▸ Instructions to follow
Copy the data verbatim and leave out every picture.

(Coordinate-based object records)
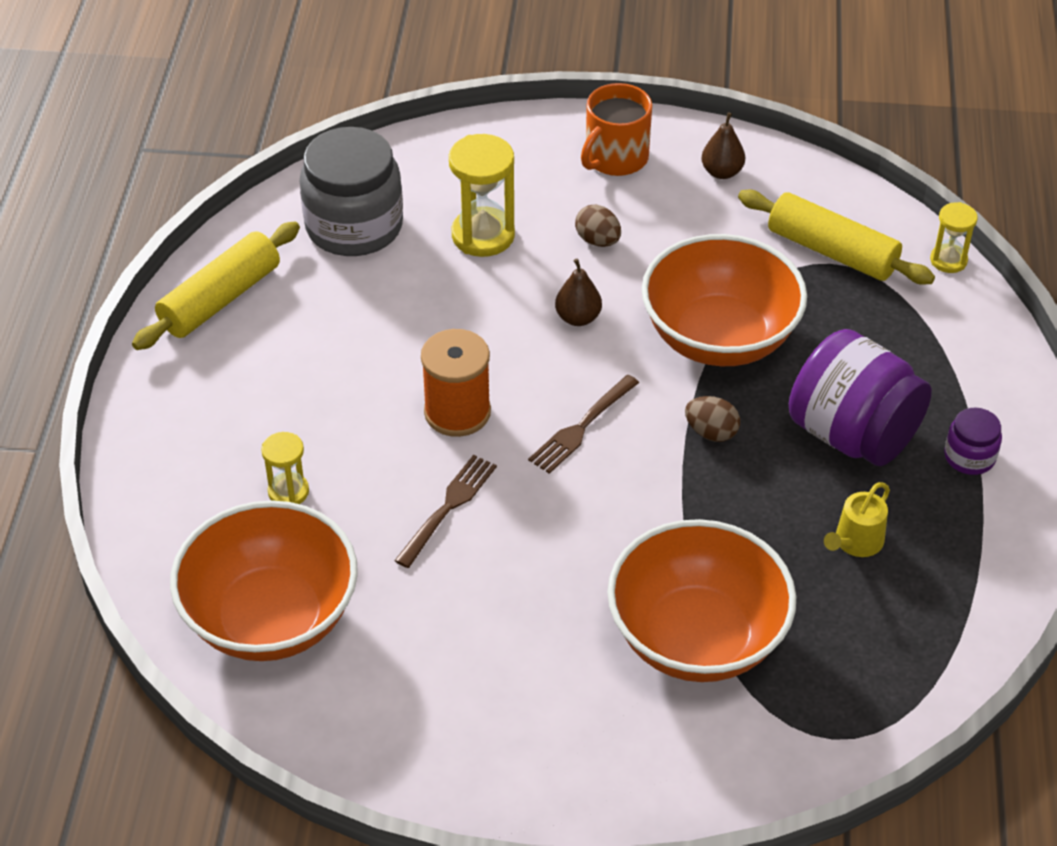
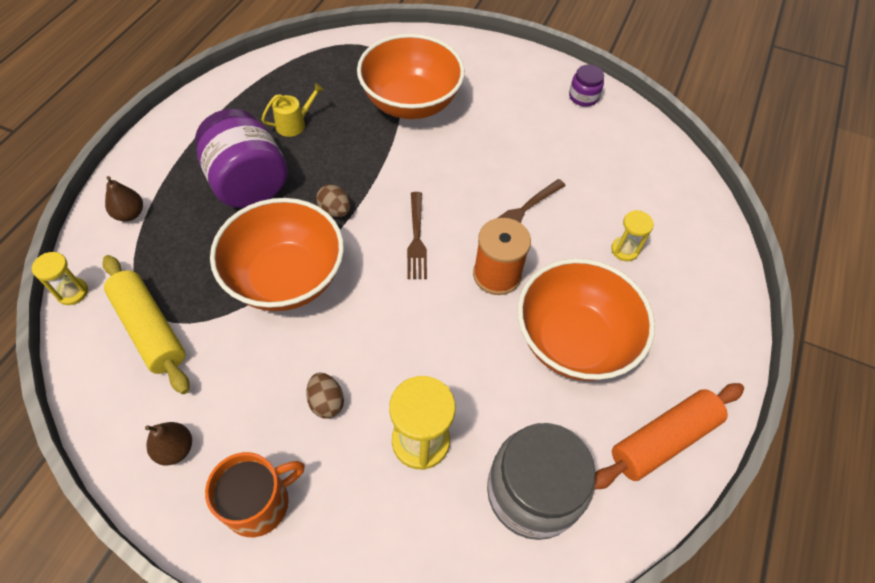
camera: 165 degrees left, 10 degrees up
(220, 299) = (663, 439): yellow rolling pin -> orange rolling pin
(271, 618) = (644, 175): orange bowl -> orange bowl (573, 341)
(578, 318) = (379, 328): brown pear -> brown pear (130, 214)
(582, 427) = (416, 239): brown fork -> brown fork turned 120 degrees clockwise
(969, 457) = (191, 150): purple jar -> purple jar (583, 97)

▸ Task solution
camera: 165 degrees left, 10 degrees up
(220, 299) = (663, 439): yellow rolling pin -> orange rolling pin
(271, 618) = (644, 175): orange bowl -> orange bowl (573, 341)
(578, 318) = (379, 328): brown pear -> brown pear (130, 214)
(582, 427) = (416, 239): brown fork -> brown fork turned 120 degrees clockwise
(969, 457) = (191, 150): purple jar -> purple jar (583, 97)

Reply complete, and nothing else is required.